== INPUT

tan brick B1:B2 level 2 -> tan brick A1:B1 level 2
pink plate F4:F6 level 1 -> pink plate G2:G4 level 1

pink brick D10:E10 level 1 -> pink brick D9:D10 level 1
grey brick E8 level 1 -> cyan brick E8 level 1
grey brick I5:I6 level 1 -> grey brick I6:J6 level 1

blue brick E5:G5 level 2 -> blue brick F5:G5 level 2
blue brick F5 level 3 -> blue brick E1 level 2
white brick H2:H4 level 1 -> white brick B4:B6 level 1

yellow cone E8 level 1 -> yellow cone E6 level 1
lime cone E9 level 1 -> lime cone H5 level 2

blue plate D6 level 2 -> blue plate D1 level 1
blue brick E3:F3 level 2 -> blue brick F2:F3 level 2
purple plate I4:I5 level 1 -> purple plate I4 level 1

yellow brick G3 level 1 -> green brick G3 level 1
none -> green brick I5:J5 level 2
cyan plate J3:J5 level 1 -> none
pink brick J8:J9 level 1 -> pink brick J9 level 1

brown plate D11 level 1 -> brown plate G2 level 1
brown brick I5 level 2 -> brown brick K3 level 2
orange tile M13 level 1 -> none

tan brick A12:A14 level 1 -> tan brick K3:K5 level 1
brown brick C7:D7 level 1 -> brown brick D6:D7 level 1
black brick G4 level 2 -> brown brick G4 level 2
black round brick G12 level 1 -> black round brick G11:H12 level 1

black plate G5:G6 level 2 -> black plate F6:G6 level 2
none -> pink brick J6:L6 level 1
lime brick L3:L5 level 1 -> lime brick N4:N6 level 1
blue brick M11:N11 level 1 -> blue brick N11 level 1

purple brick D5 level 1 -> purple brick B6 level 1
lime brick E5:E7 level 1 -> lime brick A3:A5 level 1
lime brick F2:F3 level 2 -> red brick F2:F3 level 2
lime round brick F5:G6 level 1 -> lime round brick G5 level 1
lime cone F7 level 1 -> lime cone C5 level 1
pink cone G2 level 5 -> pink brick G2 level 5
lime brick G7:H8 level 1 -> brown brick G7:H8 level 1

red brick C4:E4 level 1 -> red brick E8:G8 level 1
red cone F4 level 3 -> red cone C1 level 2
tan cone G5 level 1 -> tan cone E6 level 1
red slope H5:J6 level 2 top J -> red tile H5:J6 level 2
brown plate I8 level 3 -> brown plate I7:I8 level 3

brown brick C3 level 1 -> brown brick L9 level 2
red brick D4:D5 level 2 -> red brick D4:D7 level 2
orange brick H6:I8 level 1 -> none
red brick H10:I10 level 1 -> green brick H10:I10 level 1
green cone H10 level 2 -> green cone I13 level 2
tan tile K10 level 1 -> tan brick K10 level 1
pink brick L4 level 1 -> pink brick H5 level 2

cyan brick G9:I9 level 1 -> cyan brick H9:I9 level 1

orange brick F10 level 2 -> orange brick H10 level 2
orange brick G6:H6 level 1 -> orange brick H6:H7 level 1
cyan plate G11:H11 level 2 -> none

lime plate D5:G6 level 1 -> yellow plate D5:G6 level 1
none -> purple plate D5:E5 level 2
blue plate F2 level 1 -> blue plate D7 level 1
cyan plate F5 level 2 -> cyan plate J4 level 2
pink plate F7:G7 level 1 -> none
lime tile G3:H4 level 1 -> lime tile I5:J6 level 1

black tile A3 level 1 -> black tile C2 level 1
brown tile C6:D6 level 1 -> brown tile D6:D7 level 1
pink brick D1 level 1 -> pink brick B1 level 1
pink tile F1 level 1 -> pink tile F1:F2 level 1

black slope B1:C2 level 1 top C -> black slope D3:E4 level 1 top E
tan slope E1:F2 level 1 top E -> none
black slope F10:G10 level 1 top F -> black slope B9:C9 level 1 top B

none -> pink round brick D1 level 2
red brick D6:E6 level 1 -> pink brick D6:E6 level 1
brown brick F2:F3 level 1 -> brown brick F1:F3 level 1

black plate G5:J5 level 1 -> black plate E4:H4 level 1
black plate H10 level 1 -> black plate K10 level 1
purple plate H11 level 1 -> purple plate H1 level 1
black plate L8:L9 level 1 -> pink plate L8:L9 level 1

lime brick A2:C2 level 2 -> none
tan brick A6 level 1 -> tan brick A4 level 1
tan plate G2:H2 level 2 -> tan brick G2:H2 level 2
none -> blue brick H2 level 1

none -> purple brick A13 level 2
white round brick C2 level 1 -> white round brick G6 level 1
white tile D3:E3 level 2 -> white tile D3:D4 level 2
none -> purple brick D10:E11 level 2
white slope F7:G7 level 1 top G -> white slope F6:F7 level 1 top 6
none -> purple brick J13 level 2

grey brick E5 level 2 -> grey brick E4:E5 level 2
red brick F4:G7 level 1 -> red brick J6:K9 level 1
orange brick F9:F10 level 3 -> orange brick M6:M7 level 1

====

→ **TASK BRIEF**
From the line containing "none -> purple brick J13 level 2" down to the last line of the records above, print every line exactly, with both ends kept.

→ **RESULT OF THE EXERCISE**
none -> purple brick J13 level 2

grey brick E5 level 2 -> grey brick E4:E5 level 2
red brick F4:G7 level 1 -> red brick J6:K9 level 1
orange brick F9:F10 level 3 -> orange brick M6:M7 level 1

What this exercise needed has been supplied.